» **Work instruction**: A word-for-word copy of the entries below is required.

####################

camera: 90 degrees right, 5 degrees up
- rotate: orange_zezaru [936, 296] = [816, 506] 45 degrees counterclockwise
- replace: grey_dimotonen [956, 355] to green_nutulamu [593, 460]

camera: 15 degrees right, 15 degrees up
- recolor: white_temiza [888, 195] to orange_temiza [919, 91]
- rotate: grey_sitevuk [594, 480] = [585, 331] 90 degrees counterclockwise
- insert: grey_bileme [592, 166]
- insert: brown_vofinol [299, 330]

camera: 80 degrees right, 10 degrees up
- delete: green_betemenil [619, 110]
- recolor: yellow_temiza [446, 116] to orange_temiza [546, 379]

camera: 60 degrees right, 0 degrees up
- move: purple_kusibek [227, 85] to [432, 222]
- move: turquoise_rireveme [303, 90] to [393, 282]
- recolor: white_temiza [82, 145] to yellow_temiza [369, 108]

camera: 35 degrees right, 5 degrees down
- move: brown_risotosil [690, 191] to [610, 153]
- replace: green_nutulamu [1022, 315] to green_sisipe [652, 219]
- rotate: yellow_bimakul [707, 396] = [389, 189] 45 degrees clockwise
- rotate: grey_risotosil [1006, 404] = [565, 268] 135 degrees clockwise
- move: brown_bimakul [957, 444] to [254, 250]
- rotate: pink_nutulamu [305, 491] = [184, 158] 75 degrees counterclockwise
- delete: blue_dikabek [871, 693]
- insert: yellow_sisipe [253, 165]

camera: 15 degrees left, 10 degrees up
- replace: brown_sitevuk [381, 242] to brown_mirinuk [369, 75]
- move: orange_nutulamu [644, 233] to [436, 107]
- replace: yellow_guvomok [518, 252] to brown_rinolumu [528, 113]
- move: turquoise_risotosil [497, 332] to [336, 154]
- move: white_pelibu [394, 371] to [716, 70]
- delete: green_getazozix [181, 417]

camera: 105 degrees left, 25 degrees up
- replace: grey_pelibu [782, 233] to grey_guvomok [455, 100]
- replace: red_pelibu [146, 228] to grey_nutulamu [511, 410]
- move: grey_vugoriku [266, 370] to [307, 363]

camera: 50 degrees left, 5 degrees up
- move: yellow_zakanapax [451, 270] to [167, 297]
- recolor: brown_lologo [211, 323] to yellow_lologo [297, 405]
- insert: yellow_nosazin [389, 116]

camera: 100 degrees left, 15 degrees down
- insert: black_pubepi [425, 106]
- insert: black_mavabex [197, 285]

####################

» **Written solution**:
camera: 90 degrees right, 5 degrees up
- rotate: orange_zezaru [936, 296] = [816, 506] 45 degrees counterclockwise
- replace: grey_dimotonen [956, 355] to green_nutulamu [593, 460]

camera: 15 degrees right, 15 degrees up
- recolor: white_temiza [888, 195] to orange_temiza [919, 91]
- rotate: grey_sitevuk [594, 480] = [585, 331] 90 degrees counterclockwise
- insert: grey_bileme [592, 166]
- insert: brown_vofinol [299, 330]

camera: 80 degrees right, 10 degrees up
- delete: green_betemenil [619, 110]
- recolor: yellow_temiza [446, 116] to orange_temiza [546, 379]

camera: 60 degrees right, 0 degrees up
- move: purple_kusibek [227, 85] to [432, 222]
- move: turquoise_rireveme [303, 90] to [393, 282]
- recolor: white_temiza [82, 145] to yellow_temiza [369, 108]

camera: 35 degrees right, 5 degrees down
- move: brown_risotosil [690, 191] to [610, 153]
- replace: green_nutulamu [1022, 315] to green_sisipe [652, 219]
- rotate: yellow_bimakul [707, 396] = [389, 189] 45 degrees clockwise
- rotate: grey_risotosil [1006, 404] = [565, 268] 135 degrees clockwise
- move: brown_bimakul [957, 444] to [254, 250]
- rotate: pink_nutulamu [305, 491] = [184, 158] 75 degrees counterclockwise
- delete: blue_dikabek [871, 693]
- insert: yellow_sisipe [253, 165]

camera: 15 degrees left, 10 degrees up
- replace: brown_sitevuk [381, 242] to brown_mirinuk [369, 75]
- move: orange_nutulamu [644, 233] to [436, 107]
- replace: yellow_guvomok [518, 252] to brown_rinolumu [528, 113]
- move: turquoise_risotosil [497, 332] to [336, 154]
- move: white_pelibu [394, 371] to [716, 70]
- delete: green_getazozix [181, 417]

camera: 105 degrees left, 25 degrees up
- replace: grey_pelibu [782, 233] to grey_guvomok [455, 100]
- replace: red_pelibu [146, 228] to grey_nutulamu [511, 410]
- move: grey_vugoriku [266, 370] to [307, 363]

camera: 50 degrees left, 5 degrees up
- move: yellow_zakanapax [451, 270] to [167, 297]
- recolor: brown_lologo [211, 323] to yellow_lologo [297, 405]
- insert: yellow_nosazin [389, 116]

camera: 100 degrees left, 15 degrees down
- insert: black_pubepi [425, 106]
- insert: black_mavabex [197, 285]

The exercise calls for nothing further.